§ EXERCISE DETAILS: At the line containing "blue watering can: 4 -> 3", start repeating the entries exactly, and continue through the last line.
*** Opening of INPUT RECORDS ***
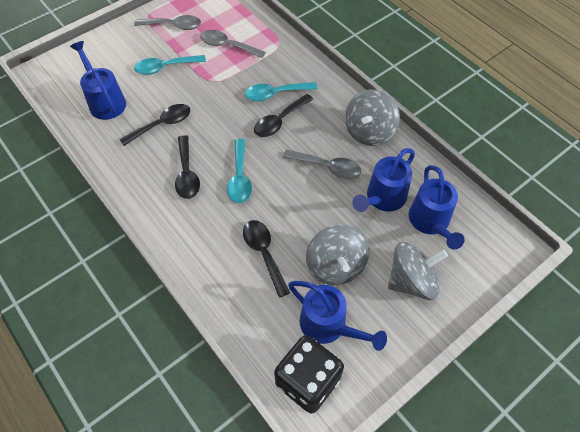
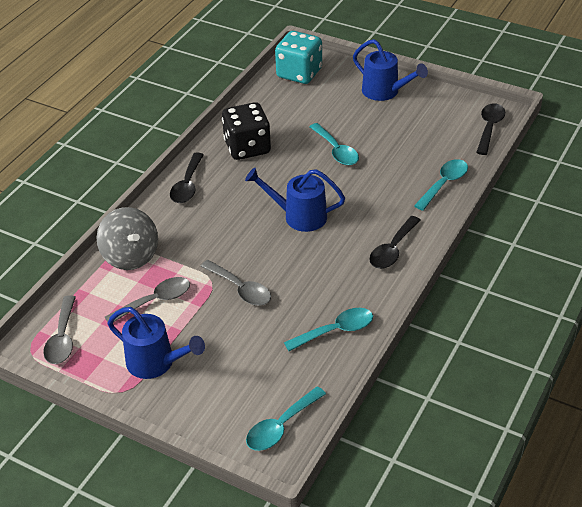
black spoon: 4 -> 3
blue watering can: 4 -> 3
grey spinning top: 3 -> 1
turquoise dice: 0 -> 1
turquoise spoon: 3 -> 4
*** Close of INPUT RECORDS ***
§ RESPONSE BOX:
blue watering can: 4 -> 3
grey spinning top: 3 -> 1
turquoise dice: 0 -> 1
turquoise spoon: 3 -> 4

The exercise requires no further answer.